__Task__.
Please retype each record exactly as it stands below.

__Provided information__.
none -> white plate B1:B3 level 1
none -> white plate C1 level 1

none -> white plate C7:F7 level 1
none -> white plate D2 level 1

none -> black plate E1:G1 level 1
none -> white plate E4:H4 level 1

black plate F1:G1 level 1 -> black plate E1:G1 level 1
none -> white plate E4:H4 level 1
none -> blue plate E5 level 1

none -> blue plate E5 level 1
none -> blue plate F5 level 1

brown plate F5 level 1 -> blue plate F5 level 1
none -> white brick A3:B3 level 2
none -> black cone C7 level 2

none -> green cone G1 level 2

__Answer to this exercise__.
none -> white plate B1:B3 level 1
none -> white plate C1 level 1

none -> white plate C7:F7 level 1
none -> white plate D2 level 1

none -> black plate E1:G1 level 1
none -> white plate E4:H4 level 1

black plate F1:G1 level 1 -> black plate E1:G1 level 1
none -> white plate E4:H4 level 1
none -> blue plate E5 level 1

none -> blue plate E5 level 1
none -> blue plate F5 level 1

brown plate F5 level 1 -> blue plate F5 level 1
none -> white brick A3:B3 level 2
none -> black cone C7 level 2

none -> green cone G1 level 2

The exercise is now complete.